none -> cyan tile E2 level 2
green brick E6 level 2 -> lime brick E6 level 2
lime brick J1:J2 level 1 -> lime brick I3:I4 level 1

...

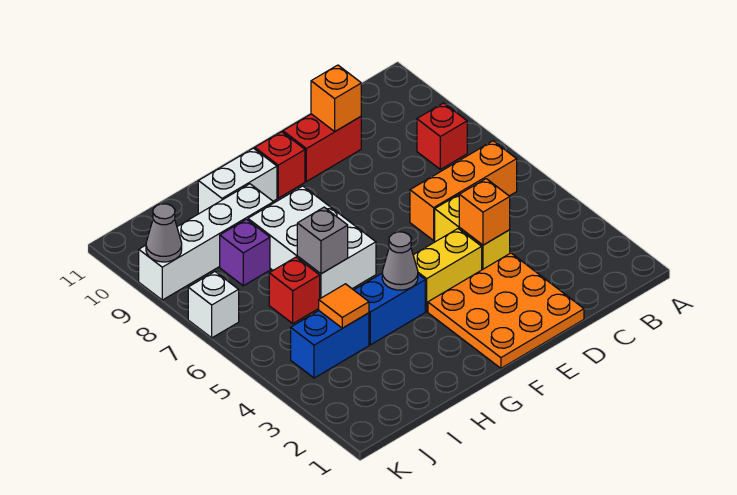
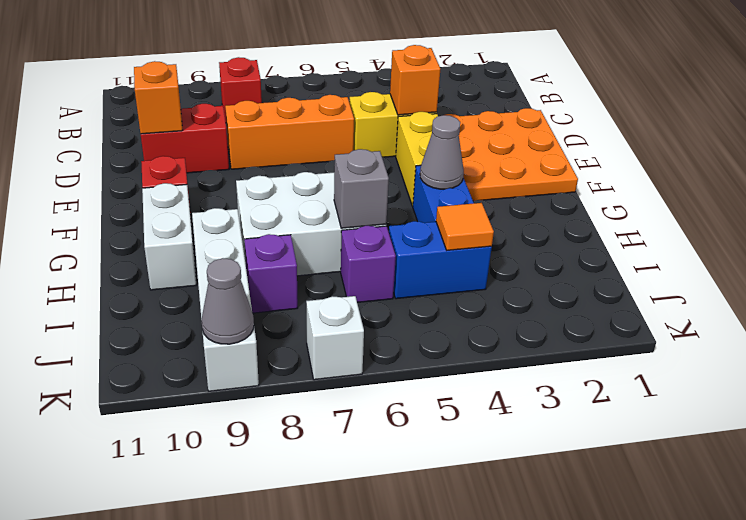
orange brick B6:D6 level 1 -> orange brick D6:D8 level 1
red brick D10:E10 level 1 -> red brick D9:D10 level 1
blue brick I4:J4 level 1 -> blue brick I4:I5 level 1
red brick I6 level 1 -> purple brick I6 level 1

---

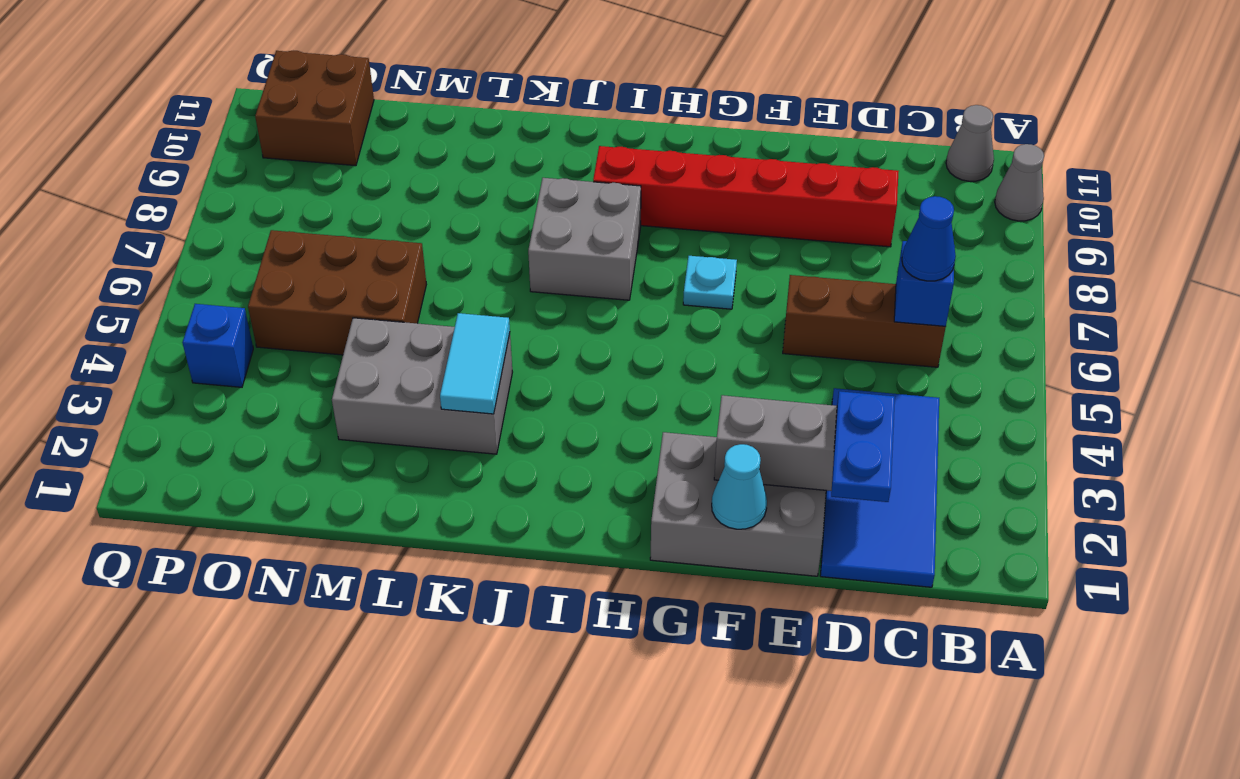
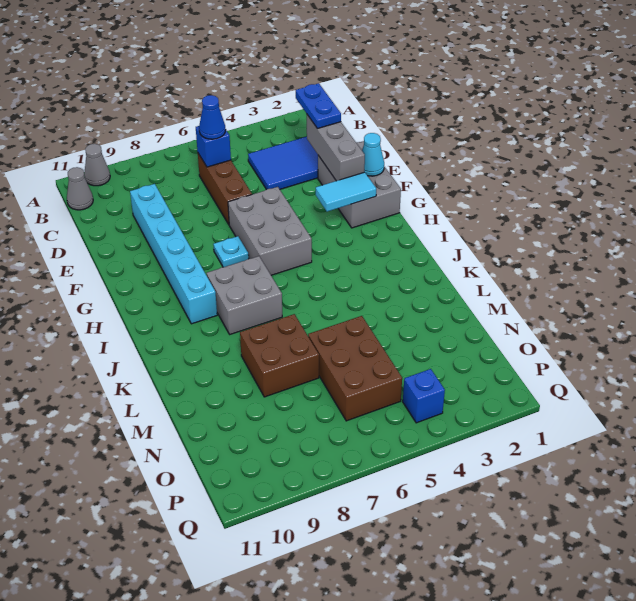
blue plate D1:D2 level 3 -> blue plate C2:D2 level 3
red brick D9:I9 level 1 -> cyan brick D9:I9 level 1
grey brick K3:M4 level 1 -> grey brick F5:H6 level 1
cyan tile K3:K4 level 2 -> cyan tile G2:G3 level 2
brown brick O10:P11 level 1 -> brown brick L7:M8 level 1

About this task: Print the lines above from the one with "cyan tile K3:K4" through the one with "brown brick O10:P11", both included, exactly as written and nothing more.

Final answer:
cyan tile K3:K4 level 2 -> cyan tile G2:G3 level 2
brown brick O10:P11 level 1 -> brown brick L7:M8 level 1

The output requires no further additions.